╭─ DATA TO USE

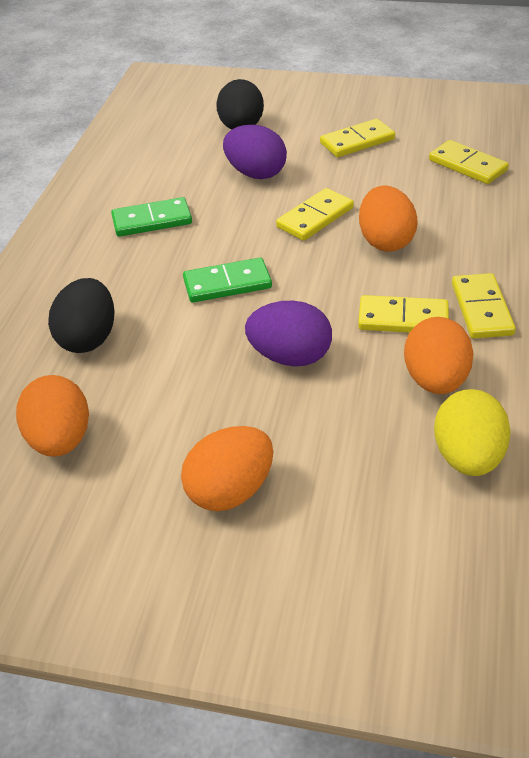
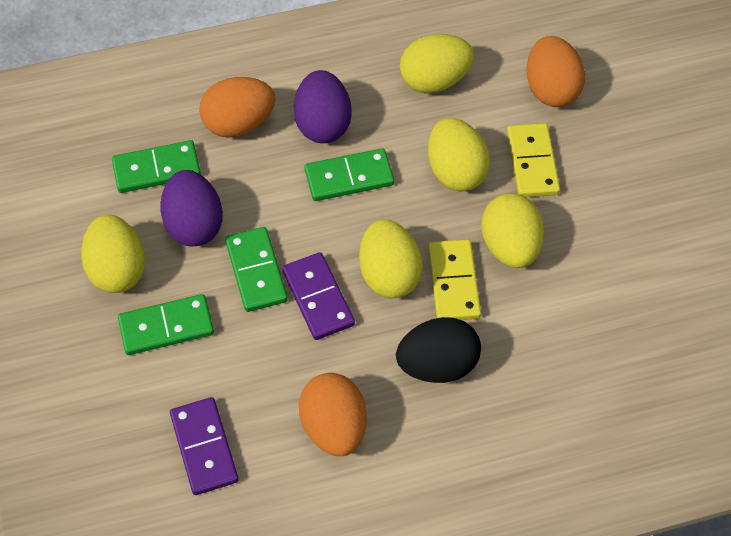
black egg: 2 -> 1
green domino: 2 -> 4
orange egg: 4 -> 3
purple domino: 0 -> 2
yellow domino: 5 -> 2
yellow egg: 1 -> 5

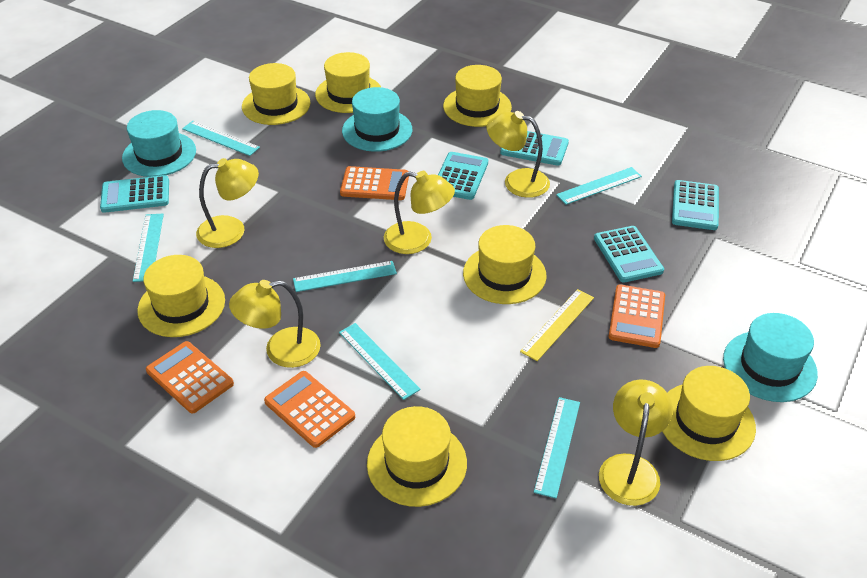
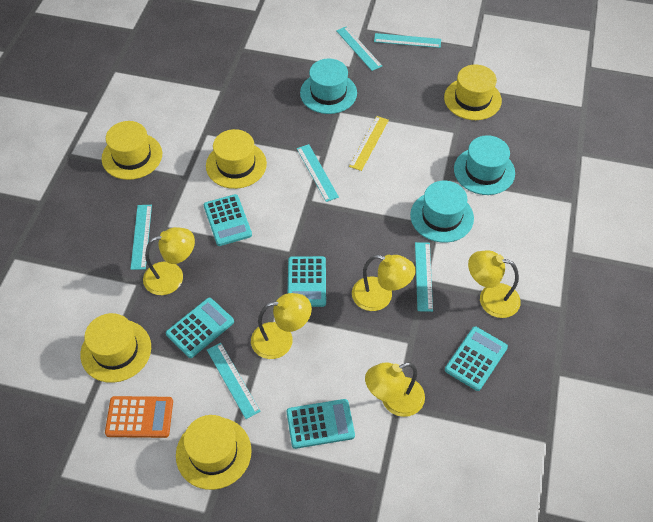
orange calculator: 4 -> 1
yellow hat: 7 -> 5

╰─

ABOUT THIS EXERCISE
Exactly as written, restate all of the data, leaving out the images.

WRITTEN RESPONSE
black egg: 2 -> 1
green domino: 2 -> 4
orange egg: 4 -> 3
purple domino: 0 -> 2
yellow domino: 5 -> 2
yellow egg: 1 -> 5

orange calculator: 4 -> 1
yellow hat: 7 -> 5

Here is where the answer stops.